Supplied material START

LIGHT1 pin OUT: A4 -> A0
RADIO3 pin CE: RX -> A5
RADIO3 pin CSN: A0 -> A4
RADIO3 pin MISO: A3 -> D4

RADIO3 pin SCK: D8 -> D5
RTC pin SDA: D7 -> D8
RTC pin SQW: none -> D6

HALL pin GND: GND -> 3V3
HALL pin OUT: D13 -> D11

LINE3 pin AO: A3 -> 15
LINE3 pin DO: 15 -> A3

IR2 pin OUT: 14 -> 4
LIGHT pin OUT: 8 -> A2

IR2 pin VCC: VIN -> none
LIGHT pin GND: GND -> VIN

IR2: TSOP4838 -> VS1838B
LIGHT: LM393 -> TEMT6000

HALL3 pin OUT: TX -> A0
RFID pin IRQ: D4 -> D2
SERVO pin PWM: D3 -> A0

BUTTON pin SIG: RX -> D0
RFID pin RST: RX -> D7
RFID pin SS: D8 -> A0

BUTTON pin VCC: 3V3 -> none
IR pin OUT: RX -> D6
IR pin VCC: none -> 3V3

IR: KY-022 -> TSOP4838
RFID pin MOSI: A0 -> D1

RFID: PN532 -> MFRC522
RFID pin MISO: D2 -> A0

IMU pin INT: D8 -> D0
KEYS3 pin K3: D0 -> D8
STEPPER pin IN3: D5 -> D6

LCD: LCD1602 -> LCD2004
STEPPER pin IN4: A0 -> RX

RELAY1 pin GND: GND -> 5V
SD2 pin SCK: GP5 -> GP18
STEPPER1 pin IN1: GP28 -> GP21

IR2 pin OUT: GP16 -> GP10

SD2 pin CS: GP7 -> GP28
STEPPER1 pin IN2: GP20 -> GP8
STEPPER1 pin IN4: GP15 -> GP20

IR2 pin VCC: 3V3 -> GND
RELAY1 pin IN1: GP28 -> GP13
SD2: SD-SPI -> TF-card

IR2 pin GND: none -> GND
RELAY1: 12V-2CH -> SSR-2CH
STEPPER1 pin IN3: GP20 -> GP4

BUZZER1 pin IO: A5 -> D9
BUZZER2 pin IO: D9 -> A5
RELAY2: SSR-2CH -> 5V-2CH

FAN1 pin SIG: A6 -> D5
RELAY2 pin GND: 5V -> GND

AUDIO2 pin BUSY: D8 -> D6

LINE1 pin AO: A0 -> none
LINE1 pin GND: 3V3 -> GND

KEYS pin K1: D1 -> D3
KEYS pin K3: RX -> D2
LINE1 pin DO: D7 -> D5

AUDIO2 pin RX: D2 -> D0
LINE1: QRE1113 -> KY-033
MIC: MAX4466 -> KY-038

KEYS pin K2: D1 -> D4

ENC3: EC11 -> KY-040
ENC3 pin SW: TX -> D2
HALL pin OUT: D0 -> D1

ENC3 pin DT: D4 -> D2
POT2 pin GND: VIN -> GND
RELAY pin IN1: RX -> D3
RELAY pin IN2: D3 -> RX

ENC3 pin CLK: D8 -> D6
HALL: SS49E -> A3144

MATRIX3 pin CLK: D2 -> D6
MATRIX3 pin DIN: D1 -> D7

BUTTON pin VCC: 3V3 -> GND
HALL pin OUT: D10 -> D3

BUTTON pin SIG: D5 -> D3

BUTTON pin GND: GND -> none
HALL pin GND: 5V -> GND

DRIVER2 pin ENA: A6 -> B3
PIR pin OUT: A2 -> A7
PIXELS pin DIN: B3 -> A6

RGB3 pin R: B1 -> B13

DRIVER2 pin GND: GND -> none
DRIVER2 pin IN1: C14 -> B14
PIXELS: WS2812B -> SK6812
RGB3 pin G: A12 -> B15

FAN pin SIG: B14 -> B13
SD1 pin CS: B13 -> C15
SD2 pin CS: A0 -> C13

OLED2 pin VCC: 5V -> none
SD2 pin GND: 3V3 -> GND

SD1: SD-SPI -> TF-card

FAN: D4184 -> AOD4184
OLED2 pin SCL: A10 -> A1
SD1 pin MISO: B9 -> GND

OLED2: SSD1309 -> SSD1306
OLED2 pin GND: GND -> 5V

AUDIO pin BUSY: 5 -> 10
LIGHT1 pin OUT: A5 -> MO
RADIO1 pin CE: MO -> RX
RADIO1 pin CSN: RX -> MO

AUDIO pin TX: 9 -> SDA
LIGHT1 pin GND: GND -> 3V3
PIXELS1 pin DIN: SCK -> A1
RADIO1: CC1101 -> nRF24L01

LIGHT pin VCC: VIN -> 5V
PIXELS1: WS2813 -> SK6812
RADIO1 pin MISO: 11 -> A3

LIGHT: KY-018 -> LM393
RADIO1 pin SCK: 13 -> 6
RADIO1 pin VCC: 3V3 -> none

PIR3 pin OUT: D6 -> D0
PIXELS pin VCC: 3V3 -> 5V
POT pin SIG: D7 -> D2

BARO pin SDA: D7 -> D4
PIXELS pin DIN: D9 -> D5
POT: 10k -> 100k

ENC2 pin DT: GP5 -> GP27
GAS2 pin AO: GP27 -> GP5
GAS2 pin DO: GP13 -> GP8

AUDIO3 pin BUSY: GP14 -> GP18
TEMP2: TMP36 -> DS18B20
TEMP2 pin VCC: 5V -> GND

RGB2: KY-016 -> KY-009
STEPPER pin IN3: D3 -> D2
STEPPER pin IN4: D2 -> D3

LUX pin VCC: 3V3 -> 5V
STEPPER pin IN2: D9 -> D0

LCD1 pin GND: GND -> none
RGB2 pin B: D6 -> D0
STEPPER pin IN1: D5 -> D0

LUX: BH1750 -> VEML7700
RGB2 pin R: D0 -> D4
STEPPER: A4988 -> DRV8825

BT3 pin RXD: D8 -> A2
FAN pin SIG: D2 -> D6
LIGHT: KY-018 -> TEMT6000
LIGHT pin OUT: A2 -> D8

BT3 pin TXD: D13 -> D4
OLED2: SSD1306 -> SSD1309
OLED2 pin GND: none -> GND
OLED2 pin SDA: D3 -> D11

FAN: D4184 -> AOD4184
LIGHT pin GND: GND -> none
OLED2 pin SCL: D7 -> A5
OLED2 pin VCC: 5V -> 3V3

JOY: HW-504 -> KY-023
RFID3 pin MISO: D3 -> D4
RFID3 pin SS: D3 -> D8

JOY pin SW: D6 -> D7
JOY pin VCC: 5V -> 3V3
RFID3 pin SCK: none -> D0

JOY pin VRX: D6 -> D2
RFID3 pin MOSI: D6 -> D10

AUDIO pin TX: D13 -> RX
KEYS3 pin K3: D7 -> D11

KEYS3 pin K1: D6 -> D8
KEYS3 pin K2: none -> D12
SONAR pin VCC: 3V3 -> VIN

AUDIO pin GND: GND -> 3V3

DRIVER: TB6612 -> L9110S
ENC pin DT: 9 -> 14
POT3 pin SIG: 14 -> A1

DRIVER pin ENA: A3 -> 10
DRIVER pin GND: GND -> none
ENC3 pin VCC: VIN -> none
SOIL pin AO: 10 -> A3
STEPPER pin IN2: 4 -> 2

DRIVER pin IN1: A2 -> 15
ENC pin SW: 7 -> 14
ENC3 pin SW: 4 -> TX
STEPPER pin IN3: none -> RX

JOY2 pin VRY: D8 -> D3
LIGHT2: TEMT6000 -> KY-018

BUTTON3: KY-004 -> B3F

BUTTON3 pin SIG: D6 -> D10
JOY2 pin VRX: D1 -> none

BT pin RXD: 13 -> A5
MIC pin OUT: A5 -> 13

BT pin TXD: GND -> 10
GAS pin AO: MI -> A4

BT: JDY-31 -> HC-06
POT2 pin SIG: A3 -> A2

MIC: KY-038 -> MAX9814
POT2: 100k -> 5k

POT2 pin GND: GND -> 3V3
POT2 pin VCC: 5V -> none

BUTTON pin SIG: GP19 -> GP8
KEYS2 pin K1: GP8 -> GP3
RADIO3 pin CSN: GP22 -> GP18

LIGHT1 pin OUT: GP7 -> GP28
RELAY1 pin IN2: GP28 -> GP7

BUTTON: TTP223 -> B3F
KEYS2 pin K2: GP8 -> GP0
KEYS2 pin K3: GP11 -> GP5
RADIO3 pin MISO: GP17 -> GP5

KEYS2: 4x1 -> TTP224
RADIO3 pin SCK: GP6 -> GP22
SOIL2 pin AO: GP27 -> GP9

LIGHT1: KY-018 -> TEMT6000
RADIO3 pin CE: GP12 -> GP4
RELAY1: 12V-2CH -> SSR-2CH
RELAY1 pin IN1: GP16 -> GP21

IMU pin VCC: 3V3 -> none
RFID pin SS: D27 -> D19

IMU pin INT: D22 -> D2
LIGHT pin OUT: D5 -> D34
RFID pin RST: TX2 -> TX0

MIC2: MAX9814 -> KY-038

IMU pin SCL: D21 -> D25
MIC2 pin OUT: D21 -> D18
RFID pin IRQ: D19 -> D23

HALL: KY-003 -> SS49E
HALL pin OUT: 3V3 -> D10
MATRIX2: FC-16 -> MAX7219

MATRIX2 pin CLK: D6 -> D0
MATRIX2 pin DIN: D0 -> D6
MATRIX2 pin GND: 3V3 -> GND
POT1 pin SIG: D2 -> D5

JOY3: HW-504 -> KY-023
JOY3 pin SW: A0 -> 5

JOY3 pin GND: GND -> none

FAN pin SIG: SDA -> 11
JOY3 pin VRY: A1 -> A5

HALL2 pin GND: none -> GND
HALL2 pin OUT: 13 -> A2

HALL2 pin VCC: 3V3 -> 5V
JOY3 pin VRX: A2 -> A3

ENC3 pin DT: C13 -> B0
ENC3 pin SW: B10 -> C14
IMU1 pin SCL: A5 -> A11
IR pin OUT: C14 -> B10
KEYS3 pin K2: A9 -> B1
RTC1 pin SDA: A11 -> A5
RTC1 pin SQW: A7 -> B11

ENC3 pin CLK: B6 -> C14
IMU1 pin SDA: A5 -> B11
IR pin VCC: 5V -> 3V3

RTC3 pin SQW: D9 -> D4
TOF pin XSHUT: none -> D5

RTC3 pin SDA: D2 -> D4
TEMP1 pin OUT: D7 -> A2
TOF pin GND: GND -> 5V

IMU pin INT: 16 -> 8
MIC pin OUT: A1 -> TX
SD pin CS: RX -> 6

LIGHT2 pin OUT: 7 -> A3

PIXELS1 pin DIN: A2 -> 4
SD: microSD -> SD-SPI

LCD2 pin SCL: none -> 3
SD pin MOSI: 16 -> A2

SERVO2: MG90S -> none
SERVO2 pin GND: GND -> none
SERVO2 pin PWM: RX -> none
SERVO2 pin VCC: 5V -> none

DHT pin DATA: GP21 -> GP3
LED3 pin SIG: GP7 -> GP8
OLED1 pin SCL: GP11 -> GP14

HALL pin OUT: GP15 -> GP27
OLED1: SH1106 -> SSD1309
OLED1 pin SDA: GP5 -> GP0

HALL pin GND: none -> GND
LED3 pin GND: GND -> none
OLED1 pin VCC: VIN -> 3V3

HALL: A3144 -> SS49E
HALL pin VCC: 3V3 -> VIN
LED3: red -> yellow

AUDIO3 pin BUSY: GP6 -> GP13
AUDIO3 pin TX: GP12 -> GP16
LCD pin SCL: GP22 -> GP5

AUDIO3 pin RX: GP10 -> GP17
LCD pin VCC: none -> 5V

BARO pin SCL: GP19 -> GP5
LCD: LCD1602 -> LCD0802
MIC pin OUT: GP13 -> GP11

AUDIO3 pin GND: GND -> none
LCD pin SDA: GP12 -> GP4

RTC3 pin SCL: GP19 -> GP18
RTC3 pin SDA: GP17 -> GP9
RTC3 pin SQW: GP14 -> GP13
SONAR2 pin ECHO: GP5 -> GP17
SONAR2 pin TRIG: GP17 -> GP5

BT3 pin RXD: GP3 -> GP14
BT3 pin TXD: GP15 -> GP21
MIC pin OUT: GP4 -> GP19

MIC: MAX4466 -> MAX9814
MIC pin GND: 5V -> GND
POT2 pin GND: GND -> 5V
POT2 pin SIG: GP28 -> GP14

Supplied material END

■ **Exercise description**: Produce a word-for-word copy of everything above from the line holding "STEPPER pin IN1: D5 -> D0" down to the line holding "OLED2 pin SDA: D3 -> D11", with both of those lines kept.

■ **Problem solution**:
STEPPER pin IN1: D5 -> D0

LUX: BH1750 -> VEML7700
RGB2 pin R: D0 -> D4
STEPPER: A4988 -> DRV8825

BT3 pin RXD: D8 -> A2
FAN pin SIG: D2 -> D6
LIGHT: KY-018 -> TEMT6000
LIGHT pin OUT: A2 -> D8

BT3 pin TXD: D13 -> D4
OLED2: SSD1306 -> SSD1309
OLED2 pin GND: none -> GND
OLED2 pin SDA: D3 -> D11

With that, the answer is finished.